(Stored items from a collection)
·····
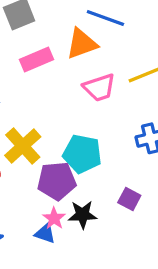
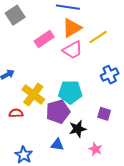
orange triangle: (82, 44) -> (72, 28), moved
pink rectangle: (36, 60) -> (44, 39), moved
pink star: (54, 218) -> (95, 149), moved

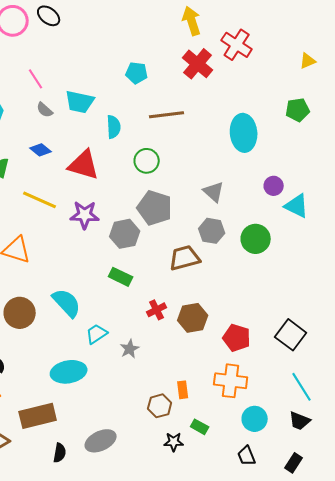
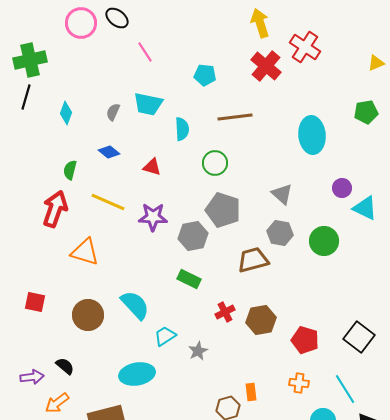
pink line: (36, 79) -> (145, 52), moved
gray semicircle: (45, 110) -> (113, 112), turned 72
red triangle: (84, 165) -> (152, 167), size x0.6
orange cross: (231, 381) -> (299, 383), size x0.6
cyan line: (302, 387) -> (345, 389), moved

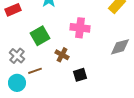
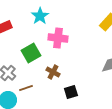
pink cross: (80, 28) -> (58, 38), moved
·····
Problem details: Repeat the preceding records exactly but drop the images.

The answer:
orange triangle: (82, 44) -> (72, 28), moved
pink rectangle: (36, 60) -> (44, 39), moved
pink star: (54, 218) -> (95, 149), moved

pink line: (36, 79) -> (145, 52), moved
gray semicircle: (45, 110) -> (113, 112), turned 72
red triangle: (84, 165) -> (152, 167), size x0.6
orange cross: (231, 381) -> (299, 383), size x0.6
cyan line: (302, 387) -> (345, 389), moved

pink cross: (80, 28) -> (58, 38), moved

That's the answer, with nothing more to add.